:: Job ::
Once the line with "building: [491,112,531,155] ->" is found in the entries below, print it and each following line exactly, stopping after the line with "building: none -> [287,272,366,334]"; print nothing else.

:: Data to examine ::
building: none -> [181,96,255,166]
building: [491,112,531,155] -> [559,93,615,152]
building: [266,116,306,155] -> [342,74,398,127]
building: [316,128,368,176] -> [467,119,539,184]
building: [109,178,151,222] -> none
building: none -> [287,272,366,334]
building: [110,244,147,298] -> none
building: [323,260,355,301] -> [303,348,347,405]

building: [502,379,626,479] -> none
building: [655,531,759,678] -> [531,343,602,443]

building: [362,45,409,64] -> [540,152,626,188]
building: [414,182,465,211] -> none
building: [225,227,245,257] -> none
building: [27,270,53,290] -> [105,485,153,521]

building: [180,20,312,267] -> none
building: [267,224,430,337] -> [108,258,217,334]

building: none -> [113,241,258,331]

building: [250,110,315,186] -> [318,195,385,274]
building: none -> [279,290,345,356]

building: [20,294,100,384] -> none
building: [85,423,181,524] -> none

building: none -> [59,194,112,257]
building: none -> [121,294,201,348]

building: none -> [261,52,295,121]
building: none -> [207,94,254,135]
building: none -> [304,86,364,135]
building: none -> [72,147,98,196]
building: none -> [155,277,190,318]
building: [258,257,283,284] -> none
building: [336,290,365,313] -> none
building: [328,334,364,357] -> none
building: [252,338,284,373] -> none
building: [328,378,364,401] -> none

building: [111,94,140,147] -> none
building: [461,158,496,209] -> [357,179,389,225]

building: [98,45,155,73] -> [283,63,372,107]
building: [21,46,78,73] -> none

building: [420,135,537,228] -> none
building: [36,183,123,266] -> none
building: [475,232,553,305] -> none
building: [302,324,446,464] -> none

:: Written answer ::
building: [491,112,531,155] -> [559,93,615,152]
building: [266,116,306,155] -> [342,74,398,127]
building: [316,128,368,176] -> [467,119,539,184]
building: [109,178,151,222] -> none
building: none -> [287,272,366,334]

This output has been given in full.